▶ **Data to process**
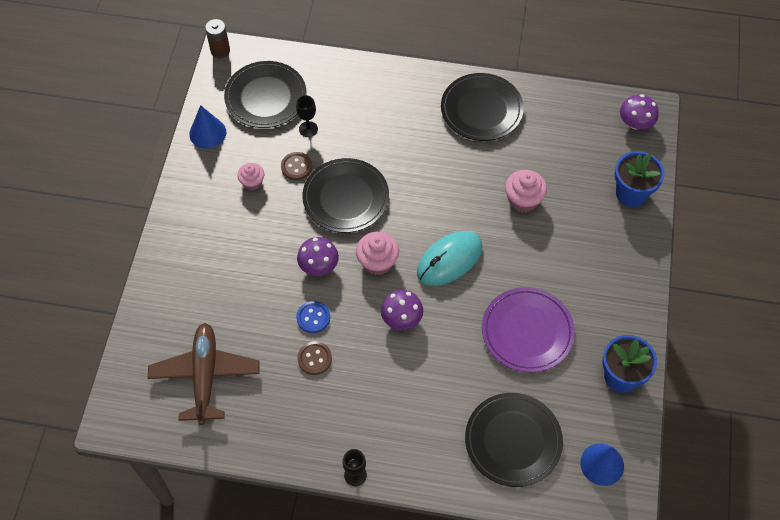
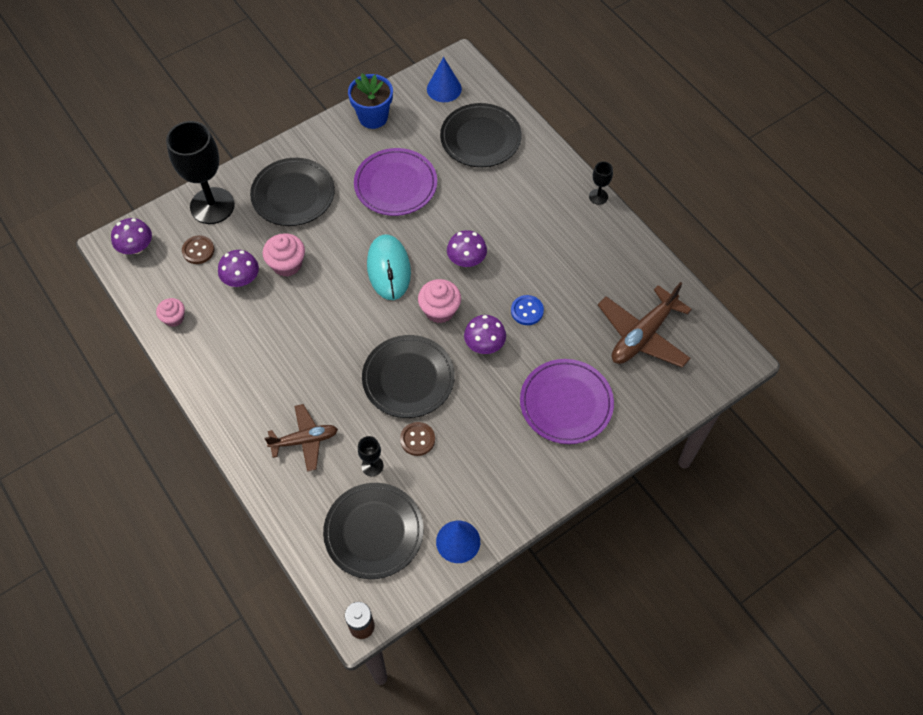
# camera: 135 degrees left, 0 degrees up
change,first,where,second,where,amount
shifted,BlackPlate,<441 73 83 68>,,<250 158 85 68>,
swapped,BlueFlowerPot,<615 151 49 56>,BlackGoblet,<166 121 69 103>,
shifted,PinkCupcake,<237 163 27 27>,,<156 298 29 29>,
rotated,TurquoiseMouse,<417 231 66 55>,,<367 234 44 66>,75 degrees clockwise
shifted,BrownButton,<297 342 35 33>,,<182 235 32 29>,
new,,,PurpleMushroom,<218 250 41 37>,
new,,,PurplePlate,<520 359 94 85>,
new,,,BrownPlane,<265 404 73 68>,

▶ **Work to complete**
Reproduce the listing in full and exactly, excluding any pictures it holds.

▶ **Solution to this problem**
# camera: 135 degrees left, 0 degrees up
change,first,where,second,where,amount
shifted,BlackPlate,<441 73 83 68>,,<250 158 85 68>,
swapped,BlueFlowerPot,<615 151 49 56>,BlackGoblet,<166 121 69 103>,
shifted,PinkCupcake,<237 163 27 27>,,<156 298 29 29>,
rotated,TurquoiseMouse,<417 231 66 55>,,<367 234 44 66>,75 degrees clockwise
shifted,BrownButton,<297 342 35 33>,,<182 235 32 29>,
new,,,PurpleMushroom,<218 250 41 37>,
new,,,PurplePlate,<520 359 94 85>,
new,,,BrownPlane,<265 404 73 68>,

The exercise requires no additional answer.